#### What you are asked to do:
Check each line of the material below, and copy it if it holds the string "cyan".

#### Data listing:

Content starts

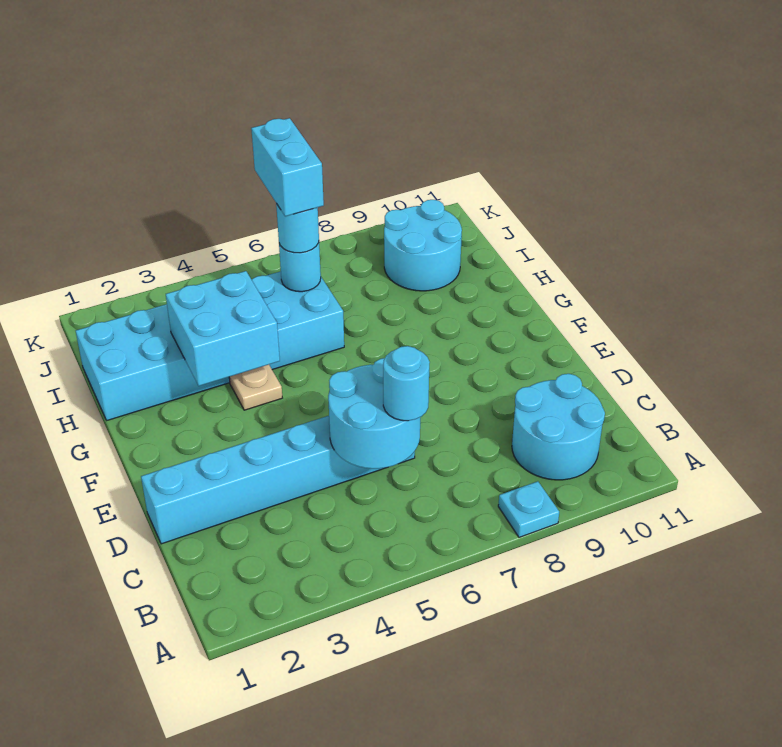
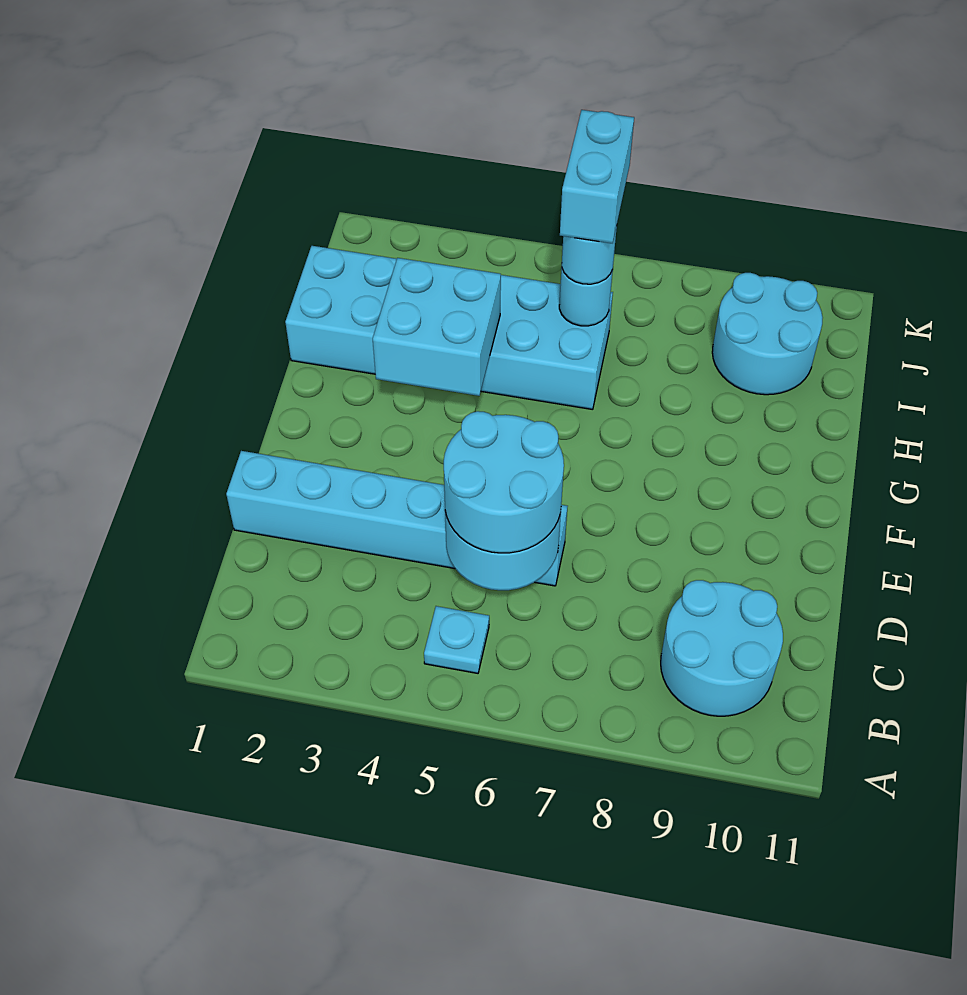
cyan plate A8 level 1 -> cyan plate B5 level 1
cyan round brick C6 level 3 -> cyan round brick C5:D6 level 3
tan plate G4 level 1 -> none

Content ends
Content starts

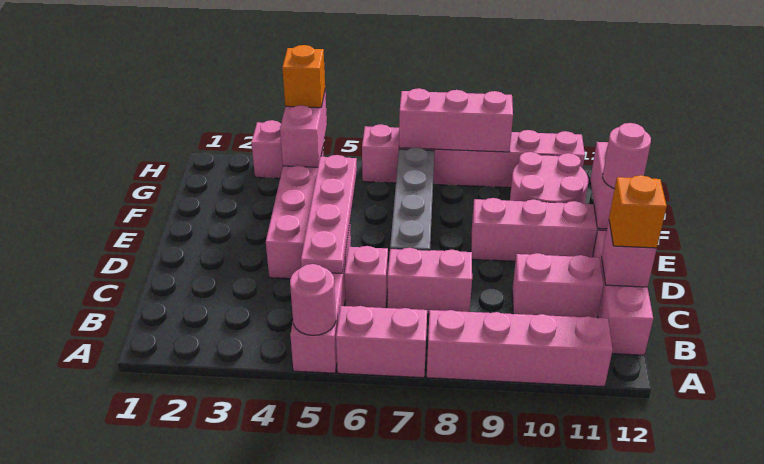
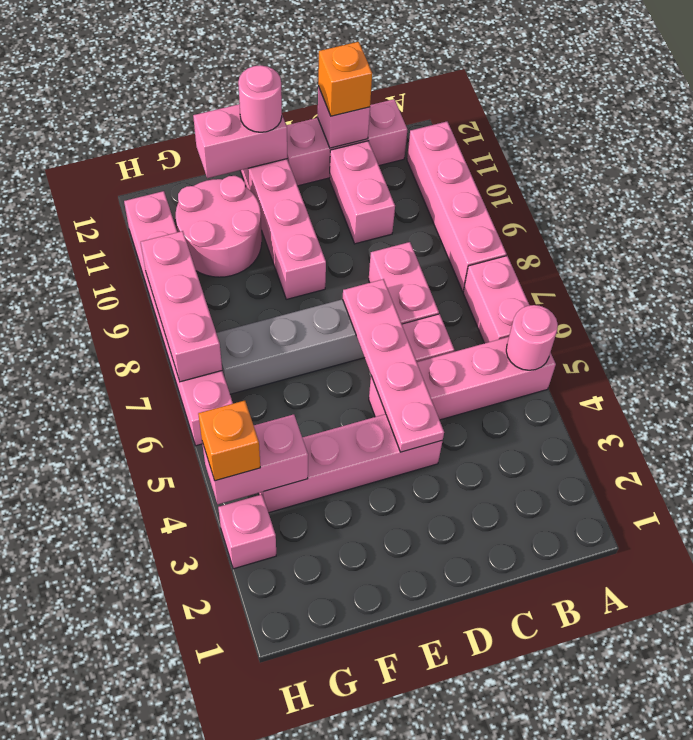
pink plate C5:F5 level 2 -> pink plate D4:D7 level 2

Content ends
Content starts

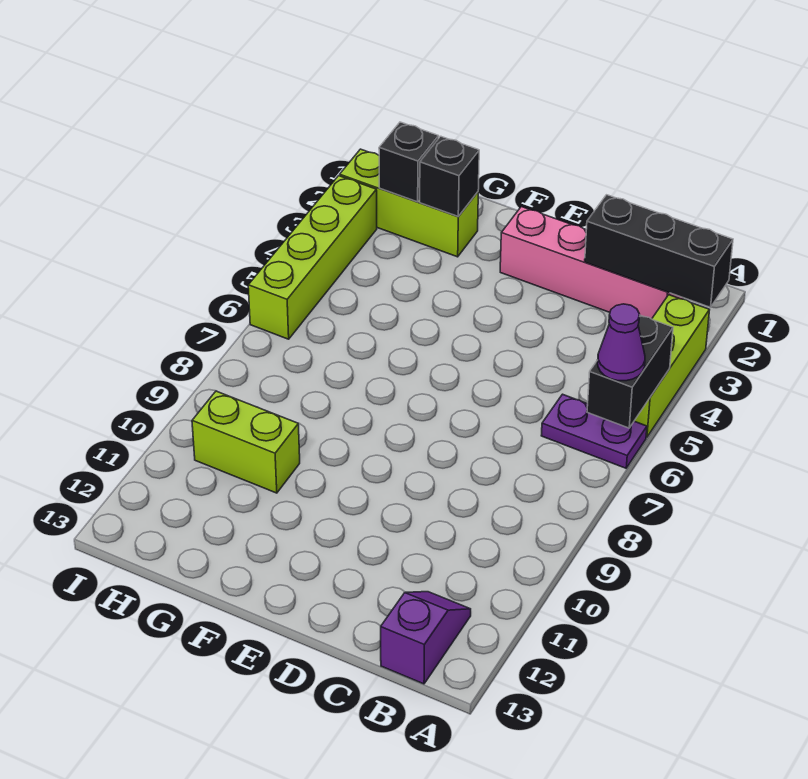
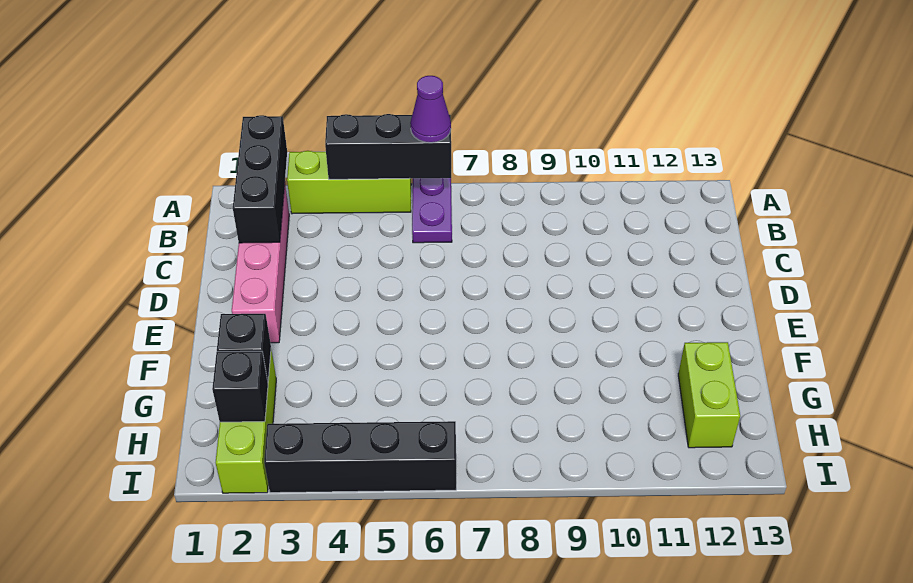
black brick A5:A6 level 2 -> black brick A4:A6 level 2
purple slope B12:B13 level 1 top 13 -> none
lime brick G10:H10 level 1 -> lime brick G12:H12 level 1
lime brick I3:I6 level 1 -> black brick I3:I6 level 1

Content ends

#### Result:
cyan plate A8 level 1 -> cyan plate B5 level 1
cyan round brick C6 level 3 -> cyan round brick C5:D6 level 3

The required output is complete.